__EXERCISE__: Please transcribe the data exactly as shown, skipping the images.

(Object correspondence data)
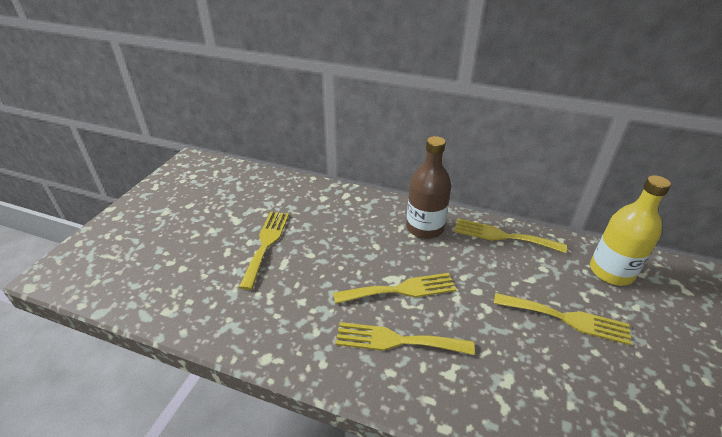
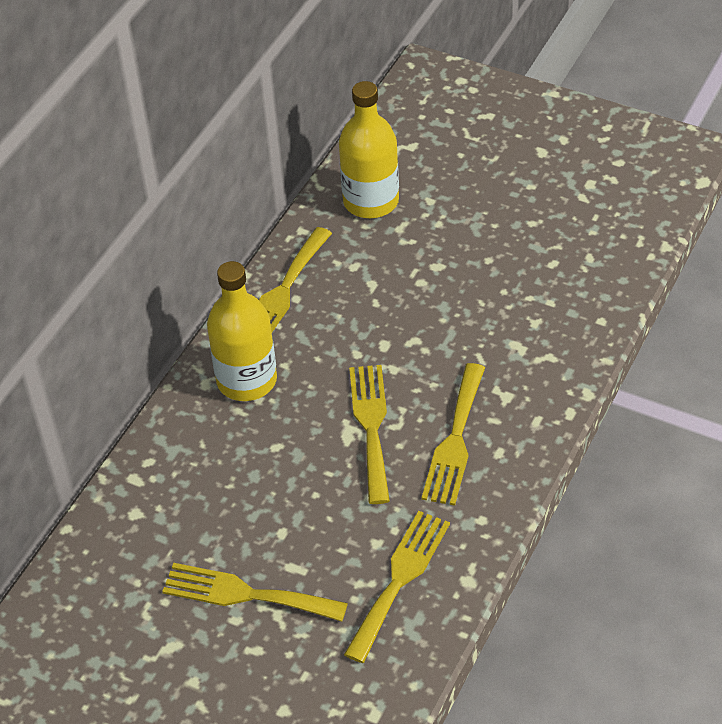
camera: 80 degrees left, 10 degrees up
(424, 228) = (247, 380): brown bottle -> yellow bottle
(565, 318) = (440, 270): yellow fork -> yellow fork (399, 581)

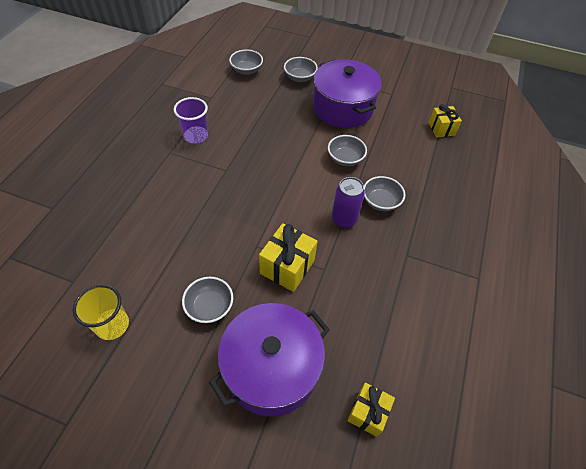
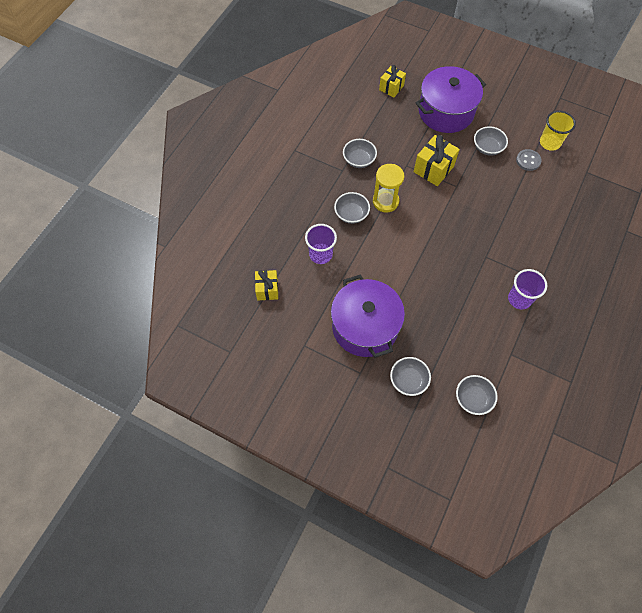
camera: 170 degrees left, 10 degrees up
(153, 291) = (528, 160): none -> grey button
(344, 219) = (385, 201): purple can -> yellow hourglass
(345, 159) = (374, 260): grey bowl -> grey bowl (359, 160)
(401, 160) = (320, 254): none -> purple cup

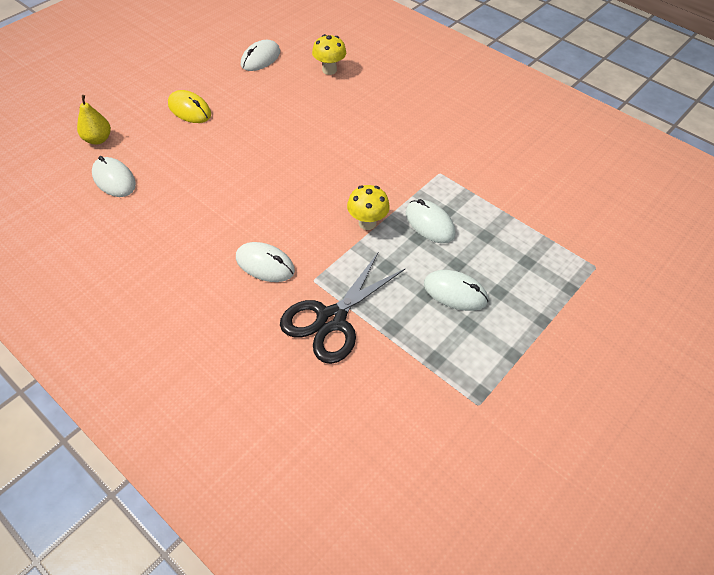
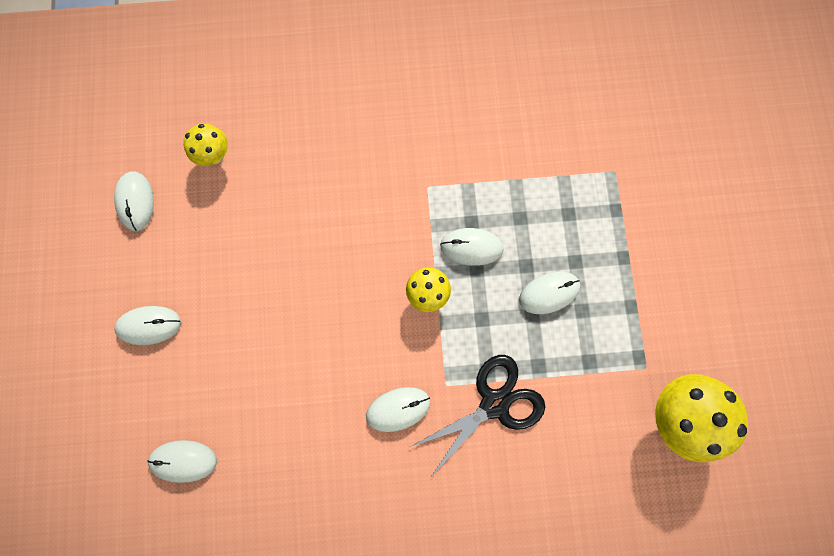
camera: 45 degrees left, 25 degrees up
(98, 139) = (112, 438): yellow pear -> none
(189, 109) = (149, 325): yellow mouse -> white mouse
(331, 319) = (494, 404): black scissors -> black scissors turned 120 degrees counterclockwise
(466, 460) = (675, 415): none -> yellow mushroom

__RESPONSE AREA__:
camera: 80 degrees left, 10 degrees up
(424, 228) = (247, 380): brown bottle -> yellow bottle
(565, 318) = (440, 270): yellow fork -> yellow fork (399, 581)

camera: 170 degrees left, 10 degrees up
(153, 291) = (528, 160): none -> grey button
(344, 219) = (385, 201): purple can -> yellow hourglass
(345, 159) = (374, 260): grey bowl -> grey bowl (359, 160)
(401, 160) = (320, 254): none -> purple cup

camera: 45 degrees left, 25 degrees up
(98, 139) = (112, 438): yellow pear -> none
(189, 109) = (149, 325): yellow mouse -> white mouse
(331, 319) = (494, 404): black scissors -> black scissors turned 120 degrees counterclockwise
(466, 460) = (675, 415): none -> yellow mushroom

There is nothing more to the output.